* **Materials provided**
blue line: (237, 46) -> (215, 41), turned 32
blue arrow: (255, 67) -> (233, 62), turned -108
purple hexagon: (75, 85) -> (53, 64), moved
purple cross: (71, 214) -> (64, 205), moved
...
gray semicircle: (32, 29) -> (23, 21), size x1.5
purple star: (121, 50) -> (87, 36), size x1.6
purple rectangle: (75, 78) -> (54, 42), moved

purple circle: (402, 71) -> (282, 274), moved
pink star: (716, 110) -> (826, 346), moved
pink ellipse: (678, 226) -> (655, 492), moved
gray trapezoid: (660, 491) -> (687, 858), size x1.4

* **Directions**
Please give again the lines above between the line holding "pink ellipse: (678, 226) -> (655, 492), moved" and the line holding "gray trapezoid: (660, 491)", inclusive, exactly as they are and with nothing added.

* **Solution**
pink ellipse: (678, 226) -> (655, 492), moved
gray trapezoid: (660, 491) -> (687, 858), size x1.4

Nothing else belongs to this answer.